### WORK REQUEST:
The answer must consist of each line below that contains the string "blue".

- - - - -

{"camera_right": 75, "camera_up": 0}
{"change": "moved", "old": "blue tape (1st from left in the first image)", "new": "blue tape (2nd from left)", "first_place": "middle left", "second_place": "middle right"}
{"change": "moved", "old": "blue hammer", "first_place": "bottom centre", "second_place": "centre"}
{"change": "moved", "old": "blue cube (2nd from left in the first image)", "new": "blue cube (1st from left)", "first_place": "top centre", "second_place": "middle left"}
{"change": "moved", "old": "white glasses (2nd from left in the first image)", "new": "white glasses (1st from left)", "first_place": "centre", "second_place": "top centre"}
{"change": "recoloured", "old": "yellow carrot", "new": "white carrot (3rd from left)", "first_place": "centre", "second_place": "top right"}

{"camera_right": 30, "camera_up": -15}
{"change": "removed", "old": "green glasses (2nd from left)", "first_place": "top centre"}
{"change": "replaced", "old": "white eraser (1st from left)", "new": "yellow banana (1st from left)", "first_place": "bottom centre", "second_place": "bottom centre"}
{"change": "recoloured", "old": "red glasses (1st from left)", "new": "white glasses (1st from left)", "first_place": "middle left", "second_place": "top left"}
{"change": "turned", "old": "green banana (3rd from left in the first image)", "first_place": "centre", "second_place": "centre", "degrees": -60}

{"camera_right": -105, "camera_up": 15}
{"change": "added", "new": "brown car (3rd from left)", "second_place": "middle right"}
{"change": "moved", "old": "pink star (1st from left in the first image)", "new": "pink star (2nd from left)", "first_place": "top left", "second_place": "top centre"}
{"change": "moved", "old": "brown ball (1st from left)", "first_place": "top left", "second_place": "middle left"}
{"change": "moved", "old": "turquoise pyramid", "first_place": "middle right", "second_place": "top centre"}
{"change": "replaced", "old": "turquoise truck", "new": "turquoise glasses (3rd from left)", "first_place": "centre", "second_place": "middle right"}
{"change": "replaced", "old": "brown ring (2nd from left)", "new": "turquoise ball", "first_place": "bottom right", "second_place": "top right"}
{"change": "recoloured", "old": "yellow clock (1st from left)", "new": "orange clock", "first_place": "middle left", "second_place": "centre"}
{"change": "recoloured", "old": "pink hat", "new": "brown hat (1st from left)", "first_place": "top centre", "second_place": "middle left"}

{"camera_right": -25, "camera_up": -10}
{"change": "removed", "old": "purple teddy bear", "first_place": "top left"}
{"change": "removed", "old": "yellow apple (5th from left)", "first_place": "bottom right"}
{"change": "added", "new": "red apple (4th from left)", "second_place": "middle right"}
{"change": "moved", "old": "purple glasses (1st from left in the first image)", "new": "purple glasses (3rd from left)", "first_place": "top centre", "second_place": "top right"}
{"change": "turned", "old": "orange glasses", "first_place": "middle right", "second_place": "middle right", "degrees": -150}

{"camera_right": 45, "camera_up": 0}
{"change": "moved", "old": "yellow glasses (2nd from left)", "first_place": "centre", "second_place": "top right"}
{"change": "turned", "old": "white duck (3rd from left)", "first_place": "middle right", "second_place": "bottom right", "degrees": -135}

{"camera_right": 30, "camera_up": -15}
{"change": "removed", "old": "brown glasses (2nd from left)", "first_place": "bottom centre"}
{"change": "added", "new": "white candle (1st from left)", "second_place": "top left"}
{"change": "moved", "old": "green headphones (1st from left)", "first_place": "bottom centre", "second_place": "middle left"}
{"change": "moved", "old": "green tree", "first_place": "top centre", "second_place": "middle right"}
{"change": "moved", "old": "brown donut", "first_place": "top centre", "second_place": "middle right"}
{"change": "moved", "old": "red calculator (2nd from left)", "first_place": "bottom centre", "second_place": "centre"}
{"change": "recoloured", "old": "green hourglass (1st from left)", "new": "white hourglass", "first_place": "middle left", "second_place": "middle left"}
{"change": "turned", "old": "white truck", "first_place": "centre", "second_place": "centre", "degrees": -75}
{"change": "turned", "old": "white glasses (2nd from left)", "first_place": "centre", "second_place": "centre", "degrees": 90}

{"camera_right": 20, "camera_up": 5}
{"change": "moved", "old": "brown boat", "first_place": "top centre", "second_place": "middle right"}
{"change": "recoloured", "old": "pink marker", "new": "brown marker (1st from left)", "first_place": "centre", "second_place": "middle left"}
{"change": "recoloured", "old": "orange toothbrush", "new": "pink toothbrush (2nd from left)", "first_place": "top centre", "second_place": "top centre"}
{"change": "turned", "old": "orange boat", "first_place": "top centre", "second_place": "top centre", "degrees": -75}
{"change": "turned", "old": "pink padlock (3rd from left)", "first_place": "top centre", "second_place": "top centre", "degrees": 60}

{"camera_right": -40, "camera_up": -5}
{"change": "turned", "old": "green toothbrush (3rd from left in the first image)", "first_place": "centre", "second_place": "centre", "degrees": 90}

- - - - -

### COMPLETED TASK:
{"change": "moved", "old": "blue tape (1st from left in the first image)", "new": "blue tape (2nd from left)", "first_place": "middle left", "second_place": "middle right"}
{"change": "moved", "old": "blue hammer", "first_place": "bottom centre", "second_place": "centre"}
{"change": "moved", "old": "blue cube (2nd from left in the first image)", "new": "blue cube (1st from left)", "first_place": "top centre", "second_place": "middle left"}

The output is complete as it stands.